In the listing that follows, the range to quote begins at the line that has "KEYS1 pin K1: GP20 -> GP27" and ends after the line that has "TOF pin SDA: GP4 -> GP27"; quote it verbatim and add nothing.

— INFORMATION —
******
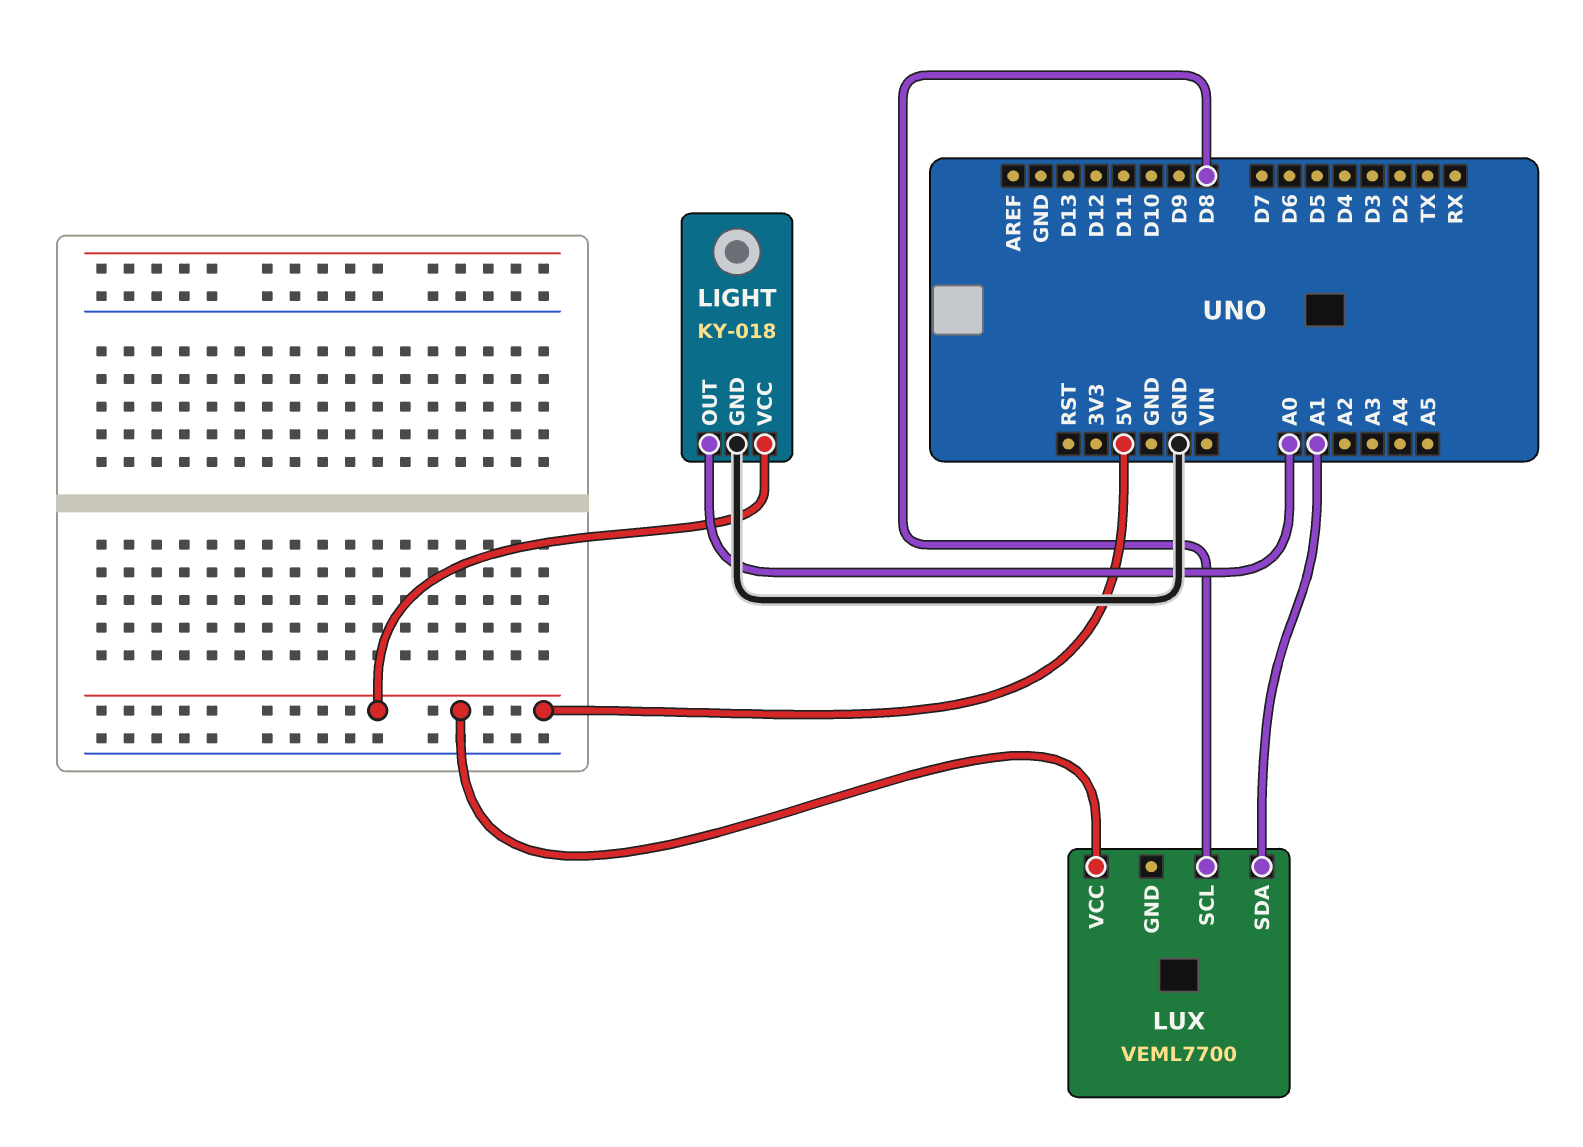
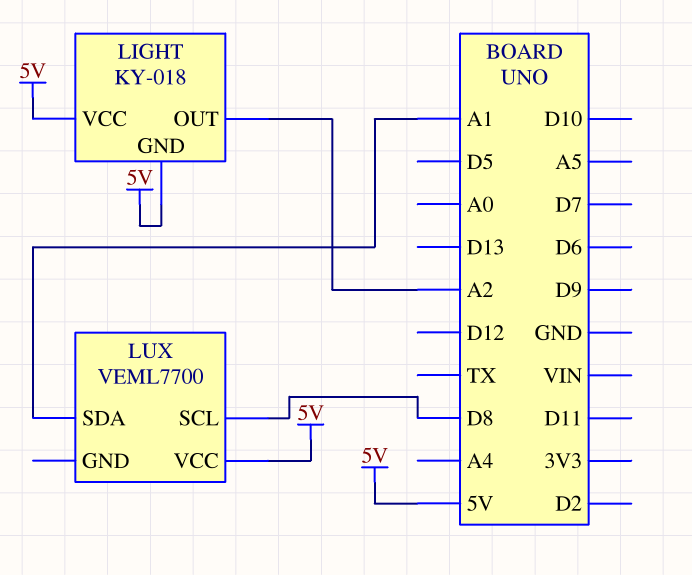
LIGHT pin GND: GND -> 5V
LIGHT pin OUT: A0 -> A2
******
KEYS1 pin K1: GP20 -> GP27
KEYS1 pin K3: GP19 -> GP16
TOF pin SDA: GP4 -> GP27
******
— PROBLEM SOLUTION —
KEYS1 pin K1: GP20 -> GP27
KEYS1 pin K3: GP19 -> GP16
TOF pin SDA: GP4 -> GP27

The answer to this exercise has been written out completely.